### [Problem requirements]
Hand back all records exactly, pictures omitted.

Dataset excerpts

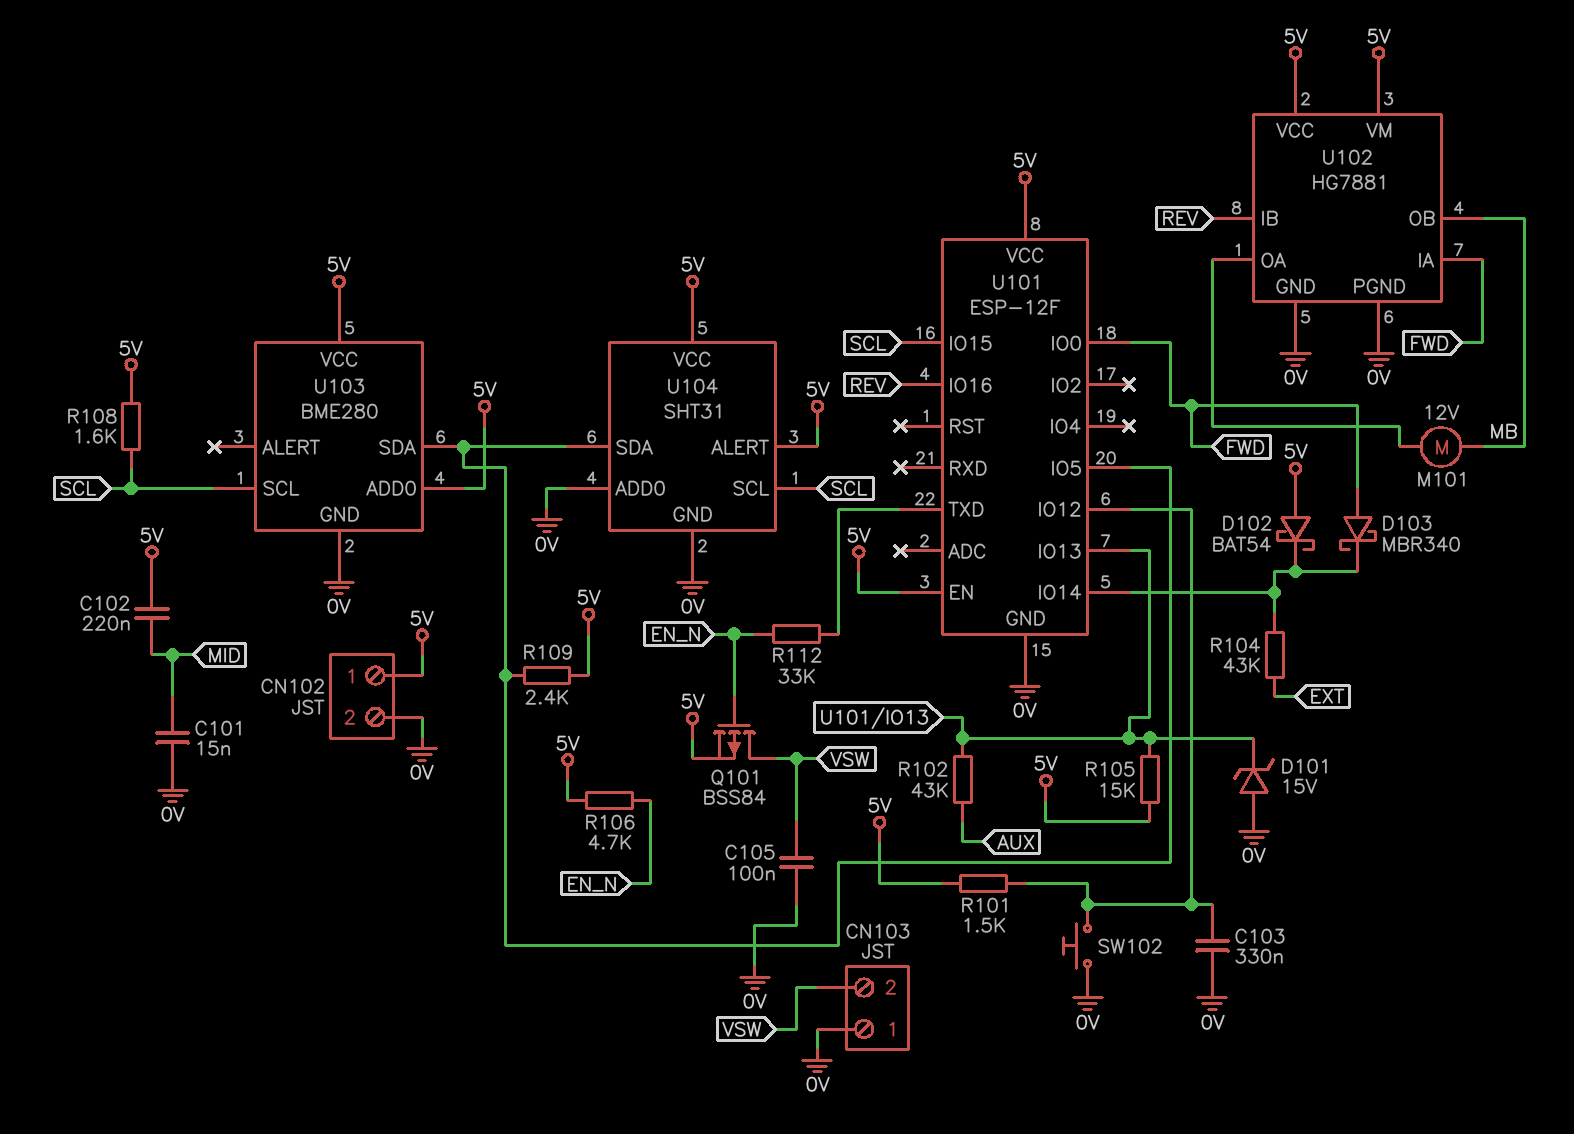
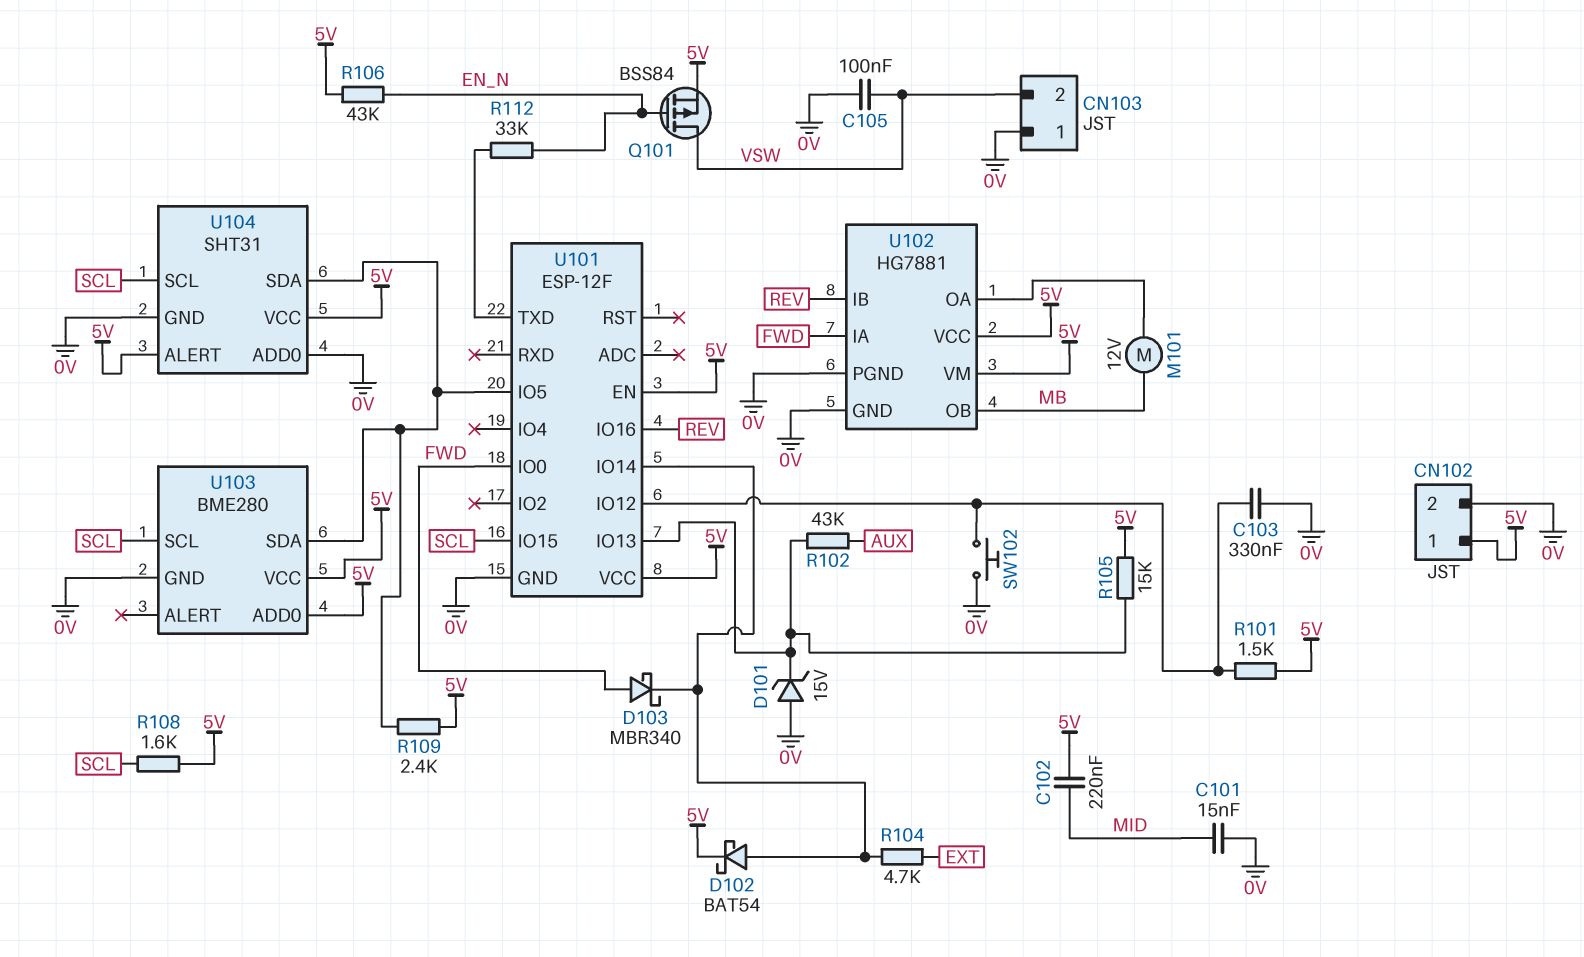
D102: schottky BAT54 (A 5V, K U101/IO14) -> schottky BAT54 (A U101/IO14, K 5V)
R104: 43k (EXT, U101/IO14) -> 4.7k (EXT, U101/IO14)
R106: 4.7k (5V, EN_N) -> 43k (5V, EN_N)

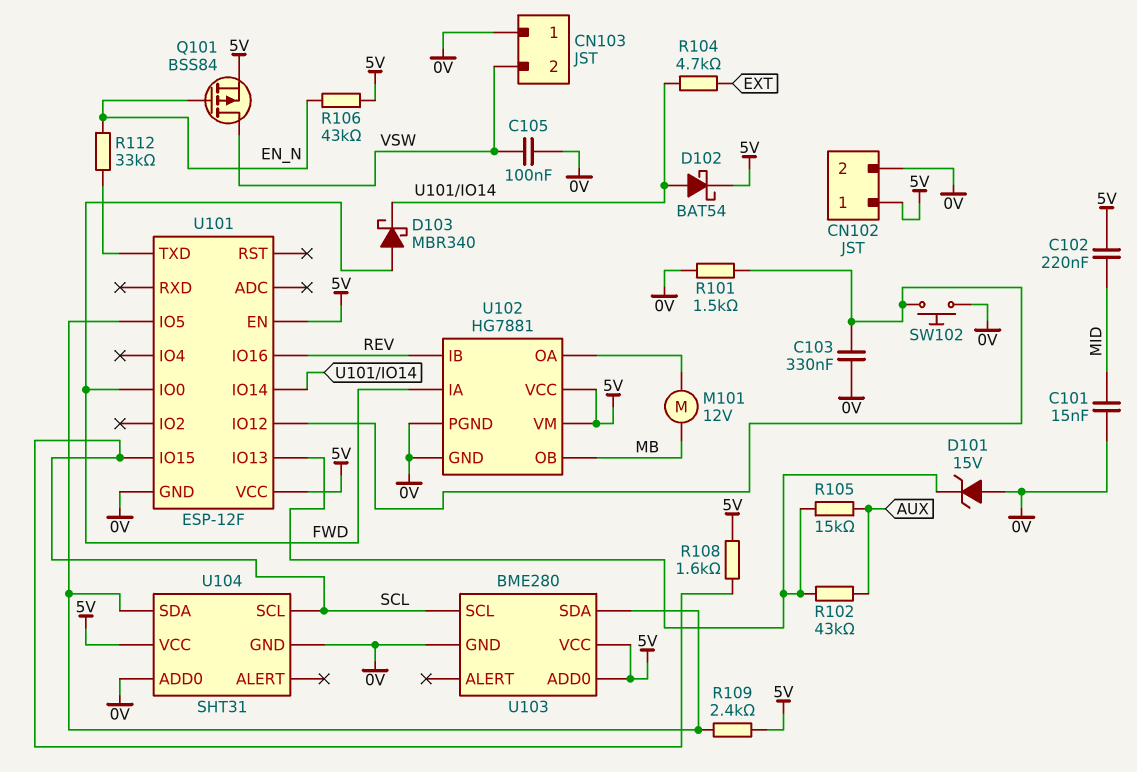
R101: 1.5k (5V, U101/IO12) -> 1.5k (0V, U101/IO12)
R105: 15k (5V, U101/IO13) -> 15k (AUX, U101/IO13)
U104 pin ALERT: 5V -> none

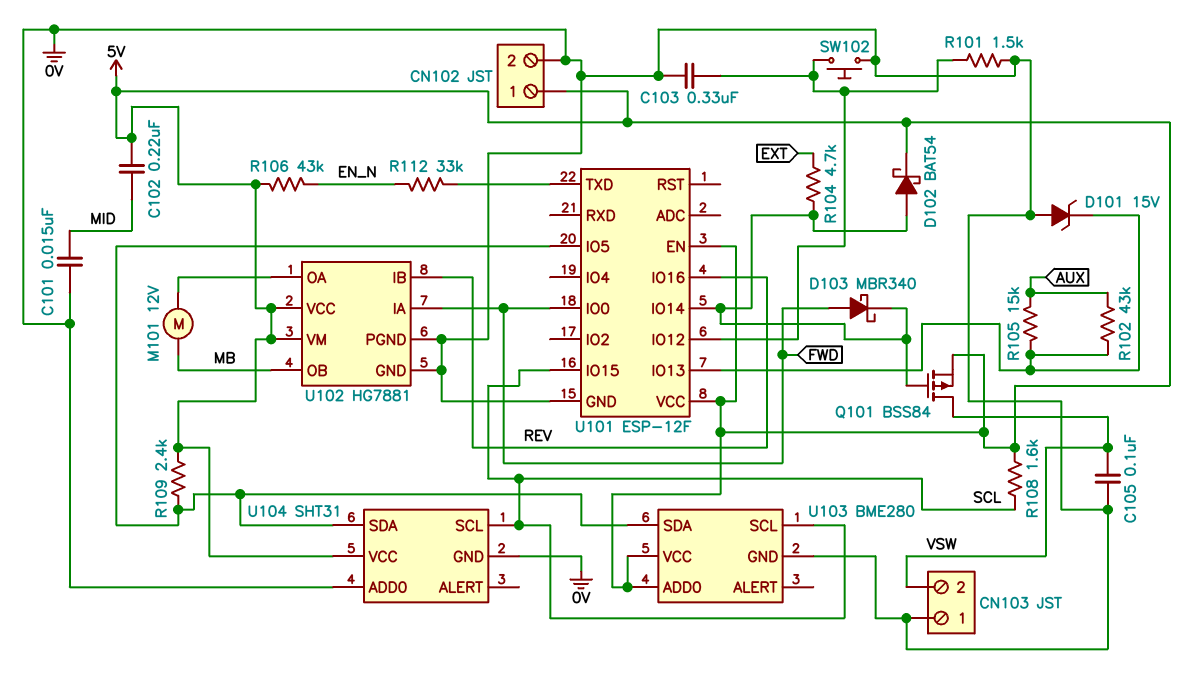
Q101: PMOS BSS84 (G EN_N, D VSW, S 5V) -> PMOS BSS84 (G U101/IO14, D VSW, S 5V)

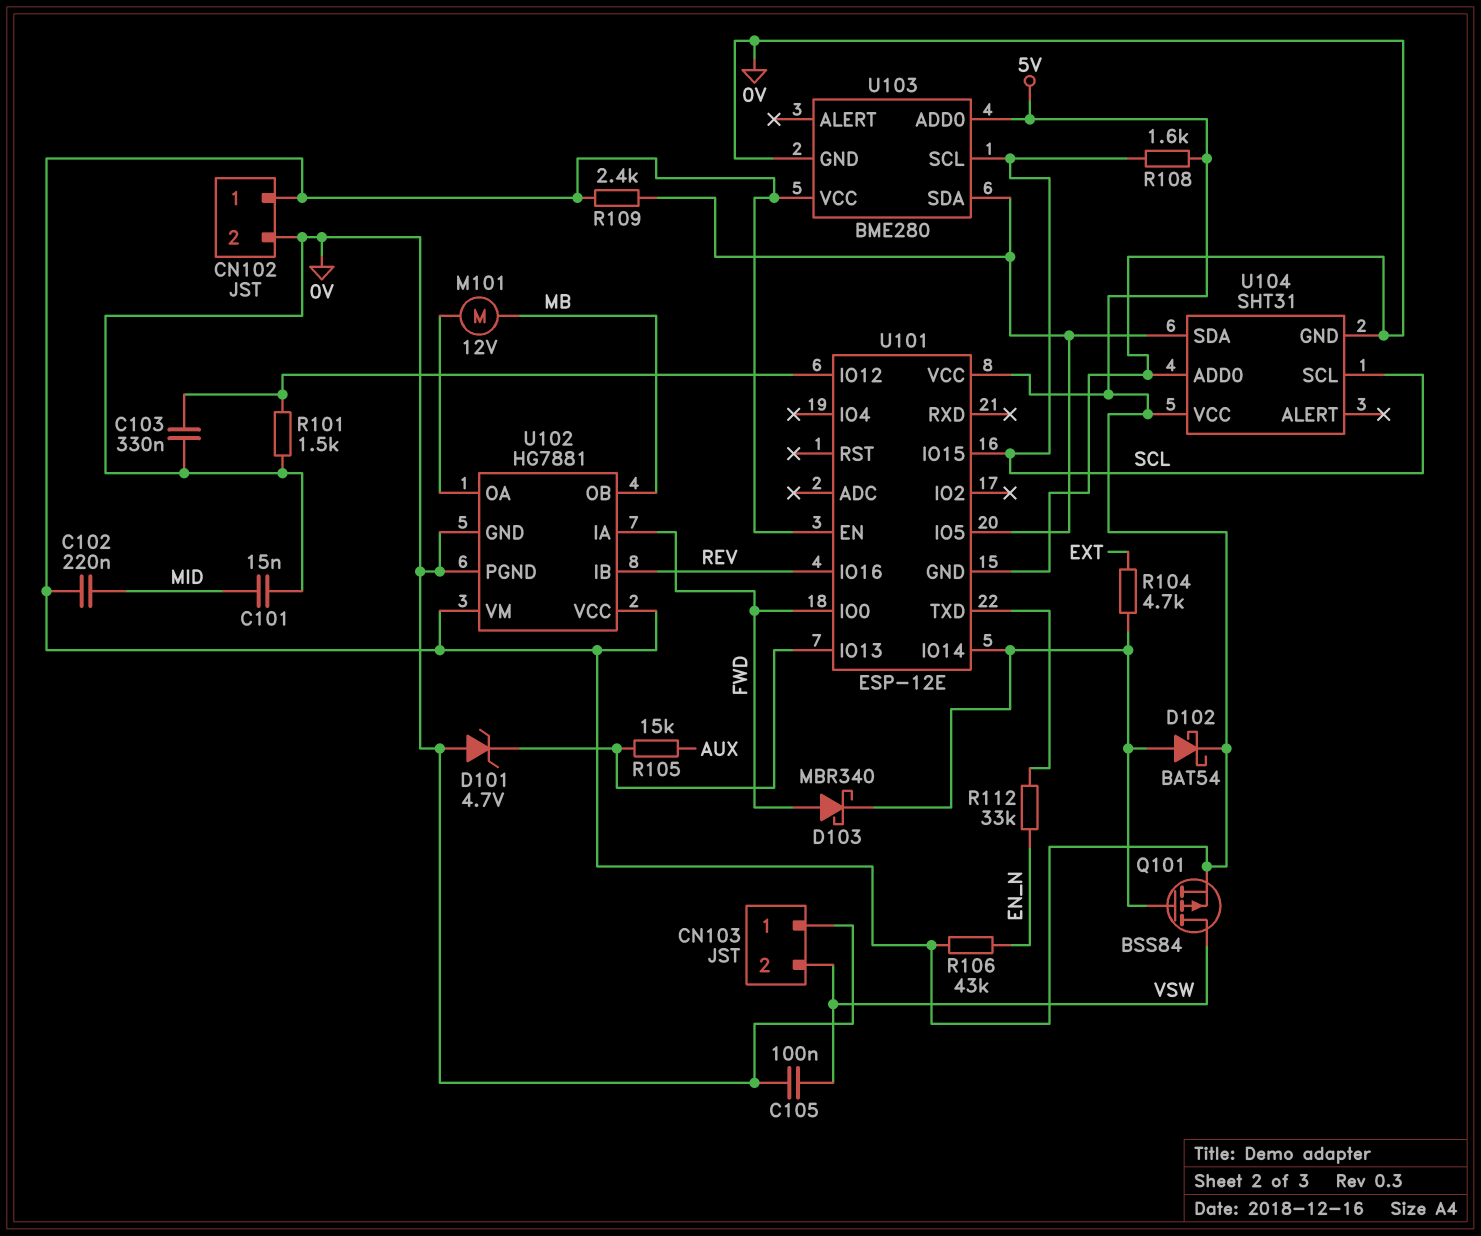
D101: zener 15V (A 0V, K U101/IO13) -> zener 4.7V (A 0V, K U101/IO13)
R102: 43k (AUX, U101/IO13) -> none
SW102: button (0V, U101/IO12) -> none
U101: ESP-12F -> ESP-12E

### [Answer for this exercise]
D102: schottky BAT54 (A 5V, K U101/IO14) -> schottky BAT54 (A U101/IO14, K 5V)
R104: 43k (EXT, U101/IO14) -> 4.7k (EXT, U101/IO14)
R106: 4.7k (5V, EN_N) -> 43k (5V, EN_N)

R101: 1.5k (5V, U101/IO12) -> 1.5k (0V, U101/IO12)
R105: 15k (5V, U101/IO13) -> 15k (AUX, U101/IO13)
U104 pin ALERT: 5V -> none

Q101: PMOS BSS84 (G EN_N, D VSW, S 5V) -> PMOS BSS84 (G U101/IO14, D VSW, S 5V)

D101: zener 15V (A 0V, K U101/IO13) -> zener 4.7V (A 0V, K U101/IO13)
R102: 43k (AUX, U101/IO13) -> none
SW102: button (0V, U101/IO12) -> none
U101: ESP-12F -> ESP-12E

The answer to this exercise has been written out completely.